• Prompt: Please take the entries below from the first line through the line containing "new: BrownHourglass" and repeat them exactly, leaving out everything after.

• Input:
■ ■ ■ ■ ■ ■ ■
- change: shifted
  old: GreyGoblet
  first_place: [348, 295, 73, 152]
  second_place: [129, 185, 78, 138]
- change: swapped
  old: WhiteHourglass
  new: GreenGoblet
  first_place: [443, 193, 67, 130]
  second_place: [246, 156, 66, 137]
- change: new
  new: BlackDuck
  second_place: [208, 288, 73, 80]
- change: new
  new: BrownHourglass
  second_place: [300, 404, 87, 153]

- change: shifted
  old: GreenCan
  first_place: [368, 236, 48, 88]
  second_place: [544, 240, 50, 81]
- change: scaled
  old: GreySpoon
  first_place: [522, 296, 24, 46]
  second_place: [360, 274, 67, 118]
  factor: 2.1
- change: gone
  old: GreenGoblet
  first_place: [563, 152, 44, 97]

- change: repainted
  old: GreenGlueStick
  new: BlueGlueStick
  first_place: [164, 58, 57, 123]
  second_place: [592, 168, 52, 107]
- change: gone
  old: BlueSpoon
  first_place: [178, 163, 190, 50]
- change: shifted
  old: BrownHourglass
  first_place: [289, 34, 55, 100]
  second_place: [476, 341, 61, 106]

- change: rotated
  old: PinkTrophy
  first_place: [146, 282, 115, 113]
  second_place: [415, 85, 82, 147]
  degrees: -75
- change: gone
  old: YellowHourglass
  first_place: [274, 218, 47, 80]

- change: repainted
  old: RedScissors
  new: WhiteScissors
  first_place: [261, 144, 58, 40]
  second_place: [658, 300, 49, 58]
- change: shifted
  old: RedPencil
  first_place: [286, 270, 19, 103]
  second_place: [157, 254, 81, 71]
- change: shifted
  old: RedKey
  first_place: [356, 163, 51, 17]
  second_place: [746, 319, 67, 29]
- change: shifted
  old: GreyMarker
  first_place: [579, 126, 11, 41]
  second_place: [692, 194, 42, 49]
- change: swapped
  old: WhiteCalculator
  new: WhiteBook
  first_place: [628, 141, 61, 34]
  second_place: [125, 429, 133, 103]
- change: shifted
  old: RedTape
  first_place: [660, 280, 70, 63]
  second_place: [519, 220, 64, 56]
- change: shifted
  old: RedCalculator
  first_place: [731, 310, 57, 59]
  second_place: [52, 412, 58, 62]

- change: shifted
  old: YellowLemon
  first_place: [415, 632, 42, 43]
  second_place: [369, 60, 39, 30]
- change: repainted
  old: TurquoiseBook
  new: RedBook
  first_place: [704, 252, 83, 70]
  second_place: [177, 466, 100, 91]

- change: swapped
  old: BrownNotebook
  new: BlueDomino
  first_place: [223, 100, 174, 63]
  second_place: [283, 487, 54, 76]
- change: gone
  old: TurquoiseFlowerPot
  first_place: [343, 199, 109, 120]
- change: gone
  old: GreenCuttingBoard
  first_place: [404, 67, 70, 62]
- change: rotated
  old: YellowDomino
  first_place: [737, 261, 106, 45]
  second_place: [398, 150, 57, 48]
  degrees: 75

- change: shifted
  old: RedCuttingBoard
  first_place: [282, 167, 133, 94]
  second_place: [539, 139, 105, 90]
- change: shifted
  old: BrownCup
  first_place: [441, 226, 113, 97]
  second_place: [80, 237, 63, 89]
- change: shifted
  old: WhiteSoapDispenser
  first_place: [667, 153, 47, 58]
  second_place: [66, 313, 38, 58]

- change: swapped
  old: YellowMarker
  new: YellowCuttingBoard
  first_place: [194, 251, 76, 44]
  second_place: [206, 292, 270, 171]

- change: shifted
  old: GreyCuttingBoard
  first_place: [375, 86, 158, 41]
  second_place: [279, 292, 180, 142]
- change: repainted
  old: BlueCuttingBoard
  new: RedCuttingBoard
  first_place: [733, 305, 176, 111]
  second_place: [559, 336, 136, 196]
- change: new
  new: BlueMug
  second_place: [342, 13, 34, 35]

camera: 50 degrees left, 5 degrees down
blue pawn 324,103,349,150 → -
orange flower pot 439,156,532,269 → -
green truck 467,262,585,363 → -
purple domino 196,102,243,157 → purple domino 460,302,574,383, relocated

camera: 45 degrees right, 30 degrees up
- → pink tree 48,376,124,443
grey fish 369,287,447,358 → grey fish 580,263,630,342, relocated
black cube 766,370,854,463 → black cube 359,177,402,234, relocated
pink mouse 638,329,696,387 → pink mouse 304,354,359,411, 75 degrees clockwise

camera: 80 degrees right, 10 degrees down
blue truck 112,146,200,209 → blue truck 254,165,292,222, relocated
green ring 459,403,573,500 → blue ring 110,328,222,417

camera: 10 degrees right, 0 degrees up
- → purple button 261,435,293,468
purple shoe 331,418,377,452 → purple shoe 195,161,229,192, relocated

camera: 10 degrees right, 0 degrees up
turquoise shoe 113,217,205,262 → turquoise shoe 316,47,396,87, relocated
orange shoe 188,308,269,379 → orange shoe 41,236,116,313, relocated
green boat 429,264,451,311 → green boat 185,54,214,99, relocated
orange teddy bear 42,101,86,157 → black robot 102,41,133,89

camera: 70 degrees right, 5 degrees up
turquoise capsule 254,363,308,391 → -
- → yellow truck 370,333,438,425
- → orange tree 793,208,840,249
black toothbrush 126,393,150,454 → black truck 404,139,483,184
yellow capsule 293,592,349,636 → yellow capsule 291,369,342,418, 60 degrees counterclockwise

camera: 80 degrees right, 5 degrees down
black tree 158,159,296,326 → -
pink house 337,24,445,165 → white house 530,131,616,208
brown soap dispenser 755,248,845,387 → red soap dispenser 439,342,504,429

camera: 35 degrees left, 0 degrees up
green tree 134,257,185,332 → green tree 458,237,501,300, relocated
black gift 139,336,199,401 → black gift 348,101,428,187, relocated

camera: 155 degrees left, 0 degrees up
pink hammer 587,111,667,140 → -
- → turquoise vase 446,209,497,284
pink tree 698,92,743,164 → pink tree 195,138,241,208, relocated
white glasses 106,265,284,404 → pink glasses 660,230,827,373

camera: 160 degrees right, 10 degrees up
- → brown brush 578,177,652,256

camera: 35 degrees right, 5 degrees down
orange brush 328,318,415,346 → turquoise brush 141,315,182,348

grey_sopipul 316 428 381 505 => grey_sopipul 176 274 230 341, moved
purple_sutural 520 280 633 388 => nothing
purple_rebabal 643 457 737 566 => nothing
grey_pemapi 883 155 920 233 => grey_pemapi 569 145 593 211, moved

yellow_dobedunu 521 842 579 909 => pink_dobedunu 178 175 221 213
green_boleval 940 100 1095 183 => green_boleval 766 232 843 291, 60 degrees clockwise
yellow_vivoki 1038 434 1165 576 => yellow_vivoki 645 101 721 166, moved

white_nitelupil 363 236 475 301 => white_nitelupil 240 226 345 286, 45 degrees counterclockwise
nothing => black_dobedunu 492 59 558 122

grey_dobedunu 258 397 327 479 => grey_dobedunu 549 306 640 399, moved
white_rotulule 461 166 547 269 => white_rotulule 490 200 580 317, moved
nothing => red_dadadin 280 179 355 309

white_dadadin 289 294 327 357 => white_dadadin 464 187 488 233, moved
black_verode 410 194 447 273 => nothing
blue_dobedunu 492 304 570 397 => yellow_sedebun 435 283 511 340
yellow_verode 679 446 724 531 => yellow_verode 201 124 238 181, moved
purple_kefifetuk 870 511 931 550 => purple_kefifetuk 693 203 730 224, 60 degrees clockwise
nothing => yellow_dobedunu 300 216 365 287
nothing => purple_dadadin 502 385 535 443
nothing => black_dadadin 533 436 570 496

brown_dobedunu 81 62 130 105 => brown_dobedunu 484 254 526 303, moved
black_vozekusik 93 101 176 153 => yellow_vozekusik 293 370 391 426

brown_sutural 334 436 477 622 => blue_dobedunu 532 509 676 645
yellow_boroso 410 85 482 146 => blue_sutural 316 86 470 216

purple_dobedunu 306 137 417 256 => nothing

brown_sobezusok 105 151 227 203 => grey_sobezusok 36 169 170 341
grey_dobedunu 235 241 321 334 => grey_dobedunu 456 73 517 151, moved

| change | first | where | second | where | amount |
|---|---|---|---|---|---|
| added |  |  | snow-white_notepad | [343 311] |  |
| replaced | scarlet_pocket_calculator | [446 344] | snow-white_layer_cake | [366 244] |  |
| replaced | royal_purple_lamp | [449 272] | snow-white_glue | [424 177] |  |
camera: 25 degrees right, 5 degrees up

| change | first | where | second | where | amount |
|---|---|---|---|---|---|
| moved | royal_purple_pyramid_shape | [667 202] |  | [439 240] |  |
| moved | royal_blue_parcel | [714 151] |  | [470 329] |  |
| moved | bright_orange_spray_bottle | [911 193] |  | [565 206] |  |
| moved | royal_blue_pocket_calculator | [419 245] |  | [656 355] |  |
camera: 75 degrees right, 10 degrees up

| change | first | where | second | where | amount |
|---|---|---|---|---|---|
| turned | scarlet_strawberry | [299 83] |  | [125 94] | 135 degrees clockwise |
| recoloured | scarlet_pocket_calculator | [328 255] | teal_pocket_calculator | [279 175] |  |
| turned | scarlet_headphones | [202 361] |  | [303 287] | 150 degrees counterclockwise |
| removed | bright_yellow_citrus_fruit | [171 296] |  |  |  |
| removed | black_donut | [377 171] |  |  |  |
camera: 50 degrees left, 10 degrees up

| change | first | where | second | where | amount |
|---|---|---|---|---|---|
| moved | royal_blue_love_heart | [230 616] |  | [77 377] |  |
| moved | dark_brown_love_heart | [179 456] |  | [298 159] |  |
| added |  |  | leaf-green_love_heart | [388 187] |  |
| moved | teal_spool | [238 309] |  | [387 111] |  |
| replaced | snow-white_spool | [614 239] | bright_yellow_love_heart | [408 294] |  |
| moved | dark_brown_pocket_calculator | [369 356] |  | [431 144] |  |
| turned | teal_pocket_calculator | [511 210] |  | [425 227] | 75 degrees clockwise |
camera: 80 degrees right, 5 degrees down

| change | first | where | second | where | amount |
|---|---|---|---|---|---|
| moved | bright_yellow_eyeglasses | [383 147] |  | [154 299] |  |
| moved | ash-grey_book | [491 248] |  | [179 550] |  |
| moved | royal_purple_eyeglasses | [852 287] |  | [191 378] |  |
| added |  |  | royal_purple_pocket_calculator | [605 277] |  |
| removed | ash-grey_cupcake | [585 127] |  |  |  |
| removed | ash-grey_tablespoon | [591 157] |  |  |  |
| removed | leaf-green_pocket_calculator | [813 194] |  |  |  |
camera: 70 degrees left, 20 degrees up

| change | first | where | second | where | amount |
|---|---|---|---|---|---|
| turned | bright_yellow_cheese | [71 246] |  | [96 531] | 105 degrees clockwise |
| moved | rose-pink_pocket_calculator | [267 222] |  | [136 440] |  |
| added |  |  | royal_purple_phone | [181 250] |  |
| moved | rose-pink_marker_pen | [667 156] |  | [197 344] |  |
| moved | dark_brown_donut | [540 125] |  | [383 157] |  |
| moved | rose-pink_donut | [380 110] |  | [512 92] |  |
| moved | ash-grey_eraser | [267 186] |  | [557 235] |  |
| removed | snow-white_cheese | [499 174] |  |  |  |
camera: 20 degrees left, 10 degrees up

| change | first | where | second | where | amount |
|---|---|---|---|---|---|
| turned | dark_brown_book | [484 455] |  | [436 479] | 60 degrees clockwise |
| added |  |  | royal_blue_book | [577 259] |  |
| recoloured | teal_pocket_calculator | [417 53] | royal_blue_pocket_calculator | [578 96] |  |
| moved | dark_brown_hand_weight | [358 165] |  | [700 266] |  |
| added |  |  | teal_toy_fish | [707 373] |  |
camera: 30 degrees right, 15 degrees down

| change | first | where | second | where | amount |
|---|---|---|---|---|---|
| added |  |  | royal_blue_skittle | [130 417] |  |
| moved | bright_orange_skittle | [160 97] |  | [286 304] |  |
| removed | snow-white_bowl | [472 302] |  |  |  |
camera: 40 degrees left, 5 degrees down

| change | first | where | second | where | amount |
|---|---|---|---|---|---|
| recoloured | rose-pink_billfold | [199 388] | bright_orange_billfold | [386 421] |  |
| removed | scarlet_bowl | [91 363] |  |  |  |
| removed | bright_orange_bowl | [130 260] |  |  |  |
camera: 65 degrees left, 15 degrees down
■ ■ ■ ■ ■ ■ ■
• Result of this task:
- change: shifted
  old: GreyGoblet
  first_place: [348, 295, 73, 152]
  second_place: [129, 185, 78, 138]
- change: swapped
  old: WhiteHourglass
  new: GreenGoblet
  first_place: [443, 193, 67, 130]
  second_place: [246, 156, 66, 137]
- change: new
  new: BlackDuck
  second_place: [208, 288, 73, 80]
- change: new
  new: BrownHourglass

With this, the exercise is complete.